_REQUIRED ACTION_. I'd like an exact copy of every line from the start of the entries below through the line containing "fleet.rs: [150,645,487,870] ->", please.

_RECORDS TO PROCESS_.

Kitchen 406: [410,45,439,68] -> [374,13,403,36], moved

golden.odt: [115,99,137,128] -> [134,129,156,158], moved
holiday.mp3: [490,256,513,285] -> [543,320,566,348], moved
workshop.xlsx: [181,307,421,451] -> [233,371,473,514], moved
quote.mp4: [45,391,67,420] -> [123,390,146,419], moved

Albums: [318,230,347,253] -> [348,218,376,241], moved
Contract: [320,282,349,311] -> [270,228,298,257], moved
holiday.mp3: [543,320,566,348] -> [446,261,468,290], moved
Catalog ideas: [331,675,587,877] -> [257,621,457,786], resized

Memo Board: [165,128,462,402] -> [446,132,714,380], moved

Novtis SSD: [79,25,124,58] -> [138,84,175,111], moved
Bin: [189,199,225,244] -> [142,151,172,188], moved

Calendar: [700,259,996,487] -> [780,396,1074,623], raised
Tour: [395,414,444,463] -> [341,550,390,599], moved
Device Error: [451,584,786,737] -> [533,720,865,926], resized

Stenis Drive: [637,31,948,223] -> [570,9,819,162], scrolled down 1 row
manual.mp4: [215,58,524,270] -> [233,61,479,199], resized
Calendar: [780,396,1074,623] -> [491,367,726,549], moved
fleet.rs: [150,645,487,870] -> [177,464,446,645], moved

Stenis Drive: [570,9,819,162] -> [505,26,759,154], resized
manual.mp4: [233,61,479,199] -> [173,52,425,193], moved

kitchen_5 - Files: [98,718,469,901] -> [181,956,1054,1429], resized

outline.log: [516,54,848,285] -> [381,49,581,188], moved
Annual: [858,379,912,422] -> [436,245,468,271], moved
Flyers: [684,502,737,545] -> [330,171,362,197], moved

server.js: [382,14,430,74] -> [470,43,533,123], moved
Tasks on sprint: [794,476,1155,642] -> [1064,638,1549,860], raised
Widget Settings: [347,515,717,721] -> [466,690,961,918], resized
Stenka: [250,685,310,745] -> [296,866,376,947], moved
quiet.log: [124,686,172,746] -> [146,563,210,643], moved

_EXPECTED OUTPUT_.
Kitchen 406: [410,45,439,68] -> [374,13,403,36], moved

golden.odt: [115,99,137,128] -> [134,129,156,158], moved
holiday.mp3: [490,256,513,285] -> [543,320,566,348], moved
workshop.xlsx: [181,307,421,451] -> [233,371,473,514], moved
quote.mp4: [45,391,67,420] -> [123,390,146,419], moved

Albums: [318,230,347,253] -> [348,218,376,241], moved
Contract: [320,282,349,311] -> [270,228,298,257], moved
holiday.mp3: [543,320,566,348] -> [446,261,468,290], moved
Catalog ideas: [331,675,587,877] -> [257,621,457,786], resized

Memo Board: [165,128,462,402] -> [446,132,714,380], moved

Novtis SSD: [79,25,124,58] -> [138,84,175,111], moved
Bin: [189,199,225,244] -> [142,151,172,188], moved

Calendar: [700,259,996,487] -> [780,396,1074,623], raised
Tour: [395,414,444,463] -> [341,550,390,599], moved
Device Error: [451,584,786,737] -> [533,720,865,926], resized

Stenis Drive: [637,31,948,223] -> [570,9,819,162], scrolled down 1 row
manual.mp4: [215,58,524,270] -> [233,61,479,199], resized
Calendar: [780,396,1074,623] -> [491,367,726,549], moved
fleet.rs: [150,645,487,870] -> [177,464,446,645], moved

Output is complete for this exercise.